(WHAT THE EXERCISE ASKS) Leave out any picture and return the remaining listing below exactly as given.

(DATA SHOWN)
======
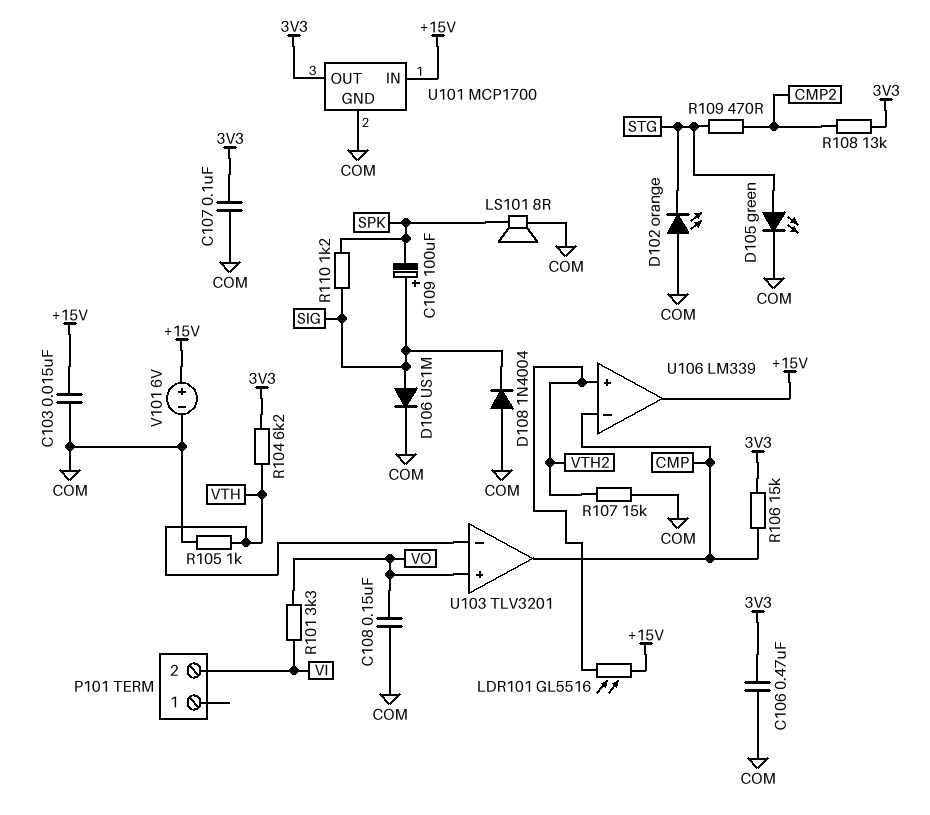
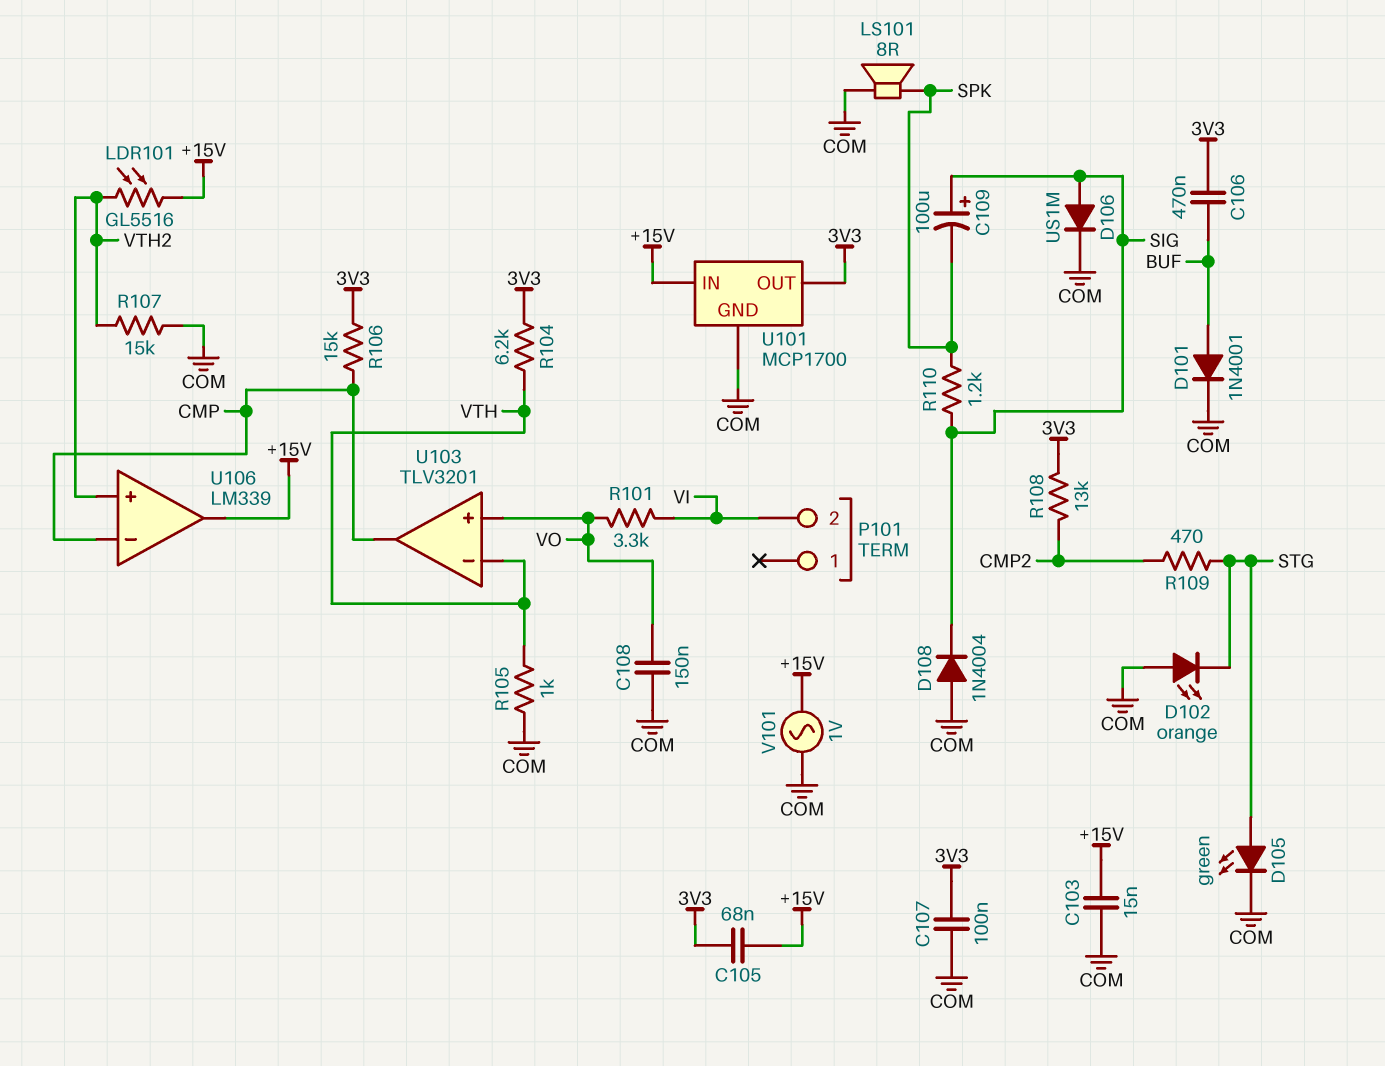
C105: none -> 68nF (+15V, 3V3)
C106: 470nF (3V3, COM) -> 470nF (3V3, BUF)
D101: none -> diode 1N4001 (A BUF, K COM)
V101: 6V (plus +15V, minus COM) -> AC 1V (+15V, COM)

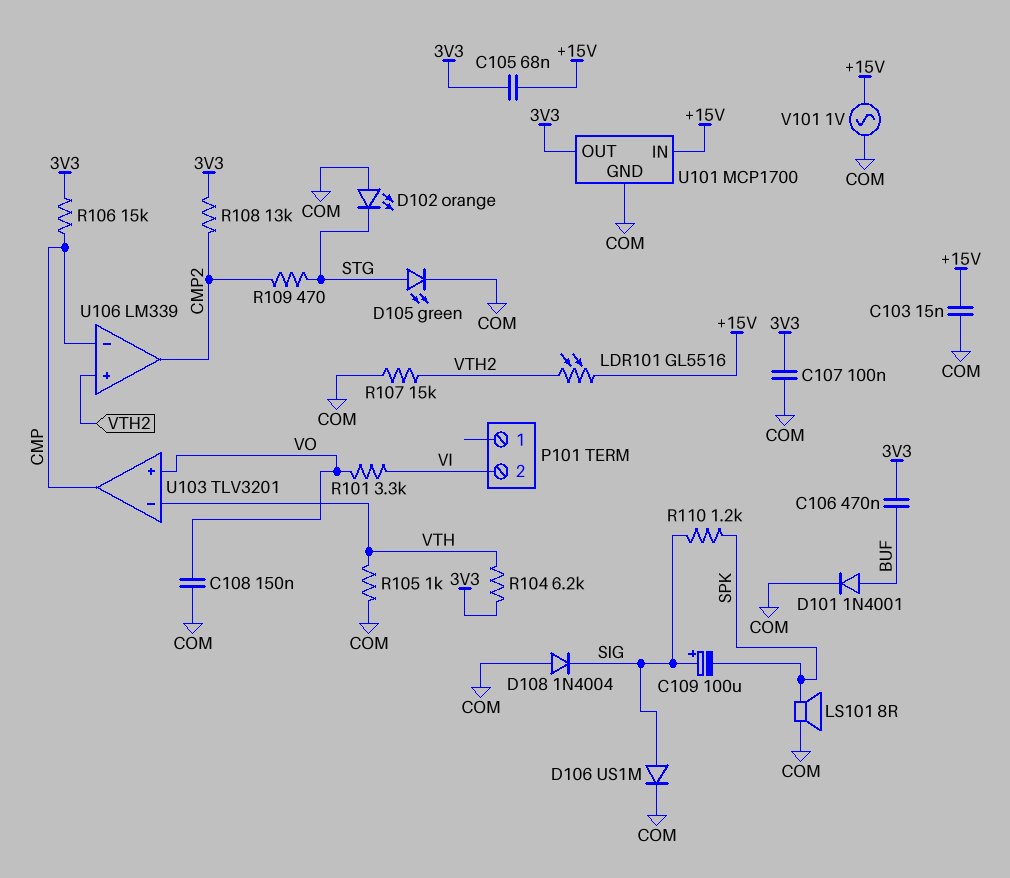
U106 pin out: +15V -> CMP2

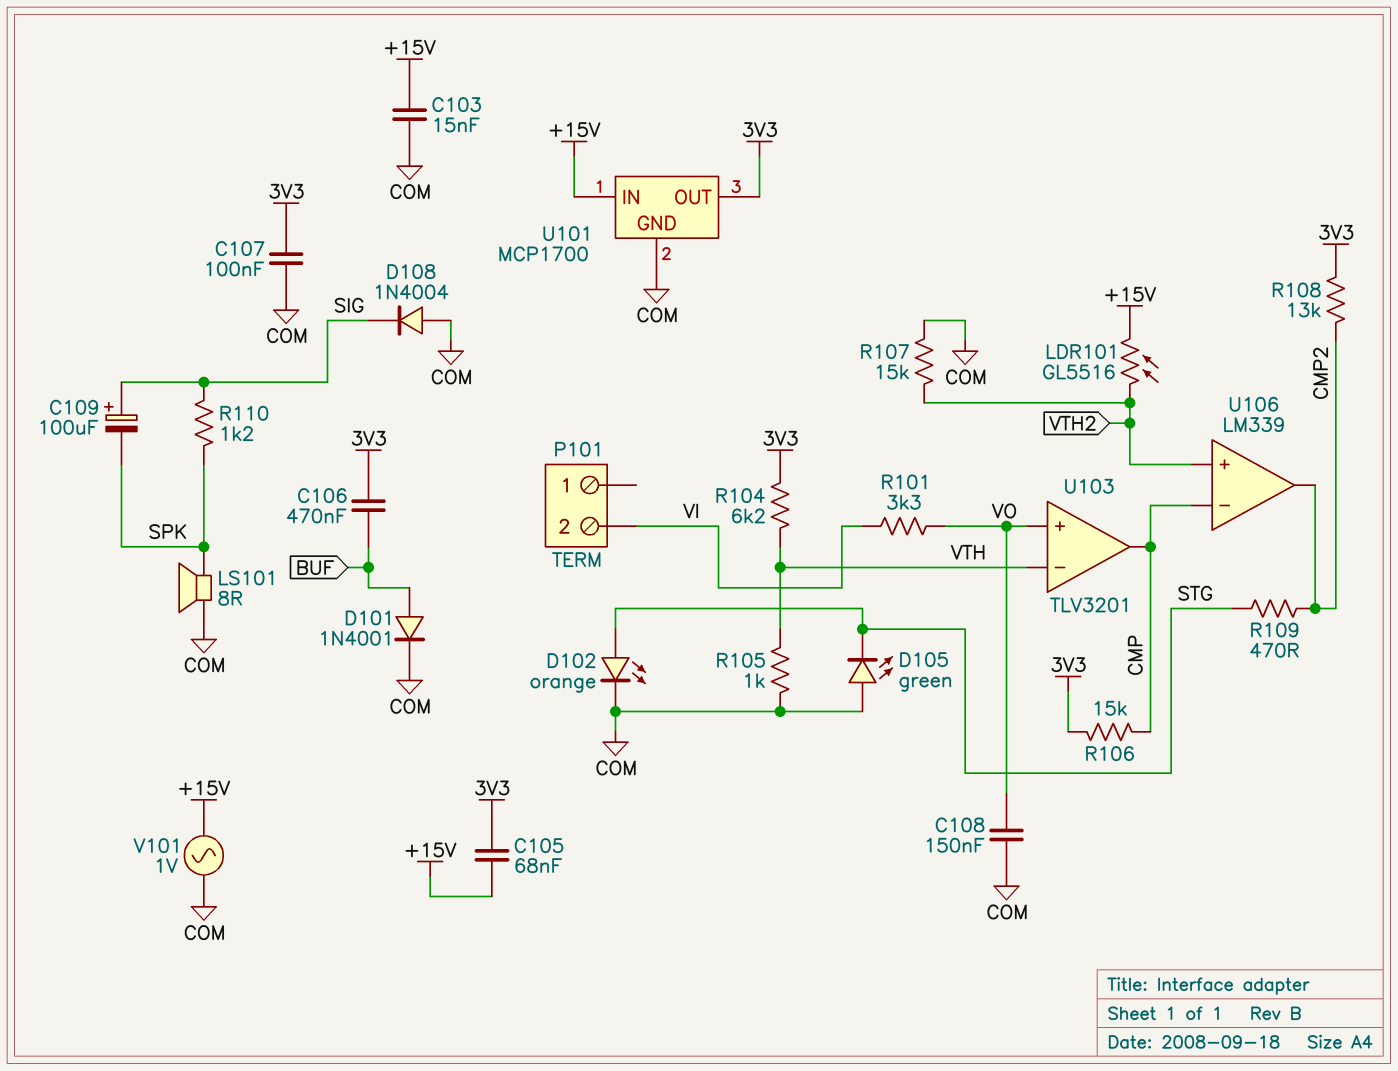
D102: LED orange (A COM, K STG) -> LED orange (A STG, K COM)
D105: LED green (A STG, K COM) -> LED green (A COM, K STG)
D106: diode US1M (A SIG, K COM) -> none

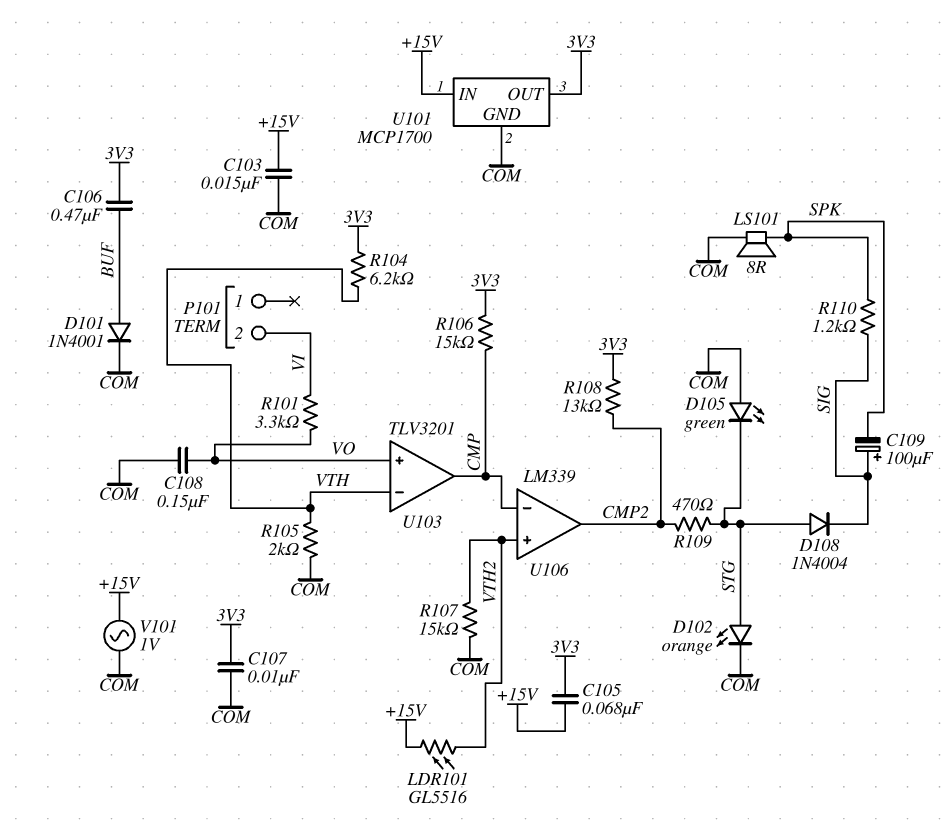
C107: 100nF (3V3, COM) -> 10nF (3V3, COM)
D108: diode 1N4004 (A COM, K SIG) -> diode 1N4004 (A STG, K SIG)
R105: 1k (COM, VTH) -> 2k (COM, VTH)

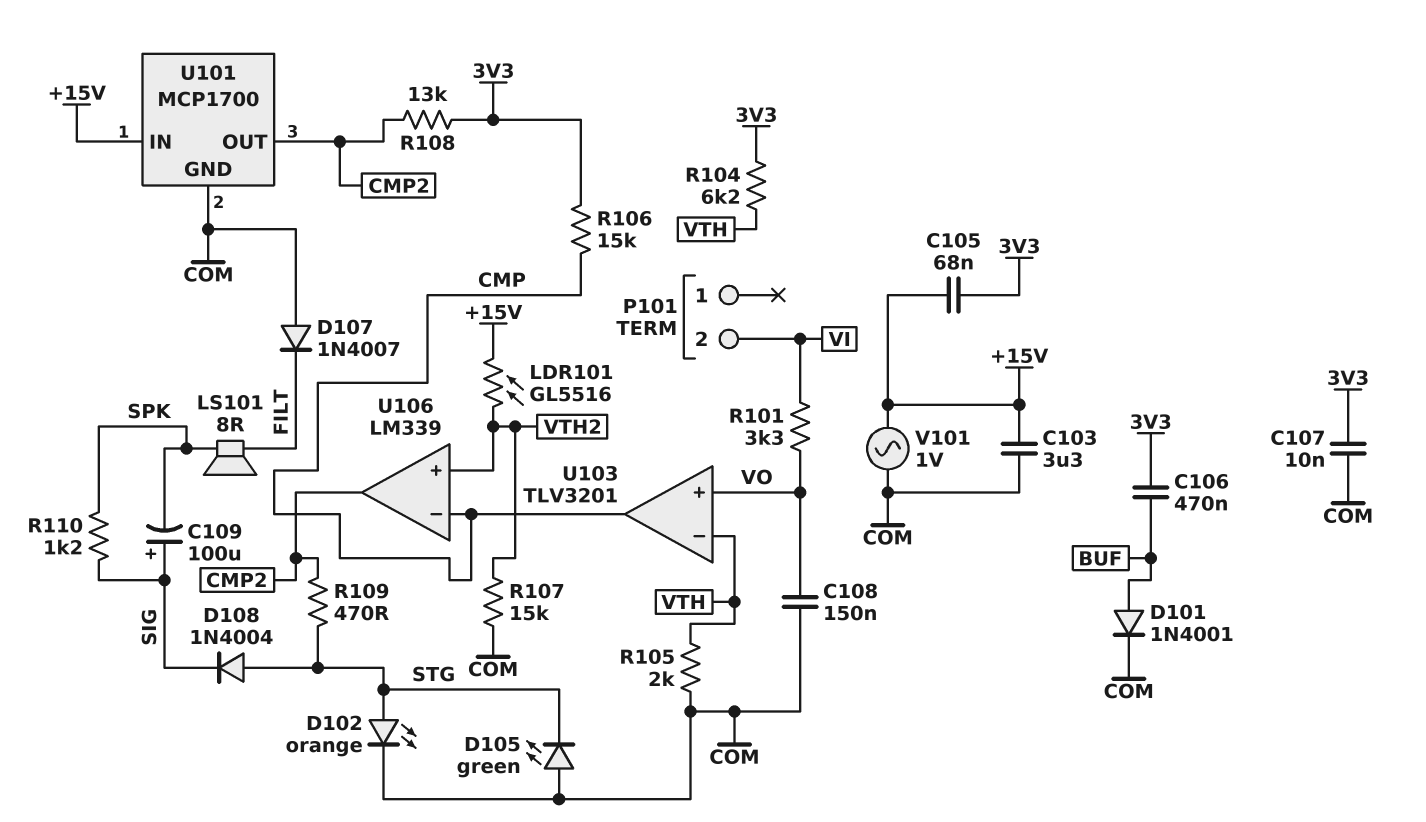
C103: 15nF (+15V, COM) -> 3.3uF (+15V, COM)
D107: none -> diode 1N4007 (A COM, K FILT)
LS101: speaker 8R (COM, SPK) -> speaker 8R (FILT, SPK)
U101 pin OUT: 3V3 -> CMP2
======
(SOLUTION TO THIS TASK)
C105: none -> 68nF (+15V, 3V3)
C106: 470nF (3V3, COM) -> 470nF (3V3, BUF)
D101: none -> diode 1N4001 (A BUF, K COM)
V101: 6V (plus +15V, minus COM) -> AC 1V (+15V, COM)

U106 pin out: +15V -> CMP2

D102: LED orange (A COM, K STG) -> LED orange (A STG, K COM)
D105: LED green (A STG, K COM) -> LED green (A COM, K STG)
D106: diode US1M (A SIG, K COM) -> none

C107: 100nF (3V3, COM) -> 10nF (3V3, COM)
D108: diode 1N4004 (A COM, K SIG) -> diode 1N4004 (A STG, K SIG)
R105: 1k (COM, VTH) -> 2k (COM, VTH)

C103: 15nF (+15V, COM) -> 3.3uF (+15V, COM)
D107: none -> diode 1N4007 (A COM, K FILT)
LS101: speaker 8R (COM, SPK) -> speaker 8R (FILT, SPK)
U101 pin OUT: 3V3 -> CMP2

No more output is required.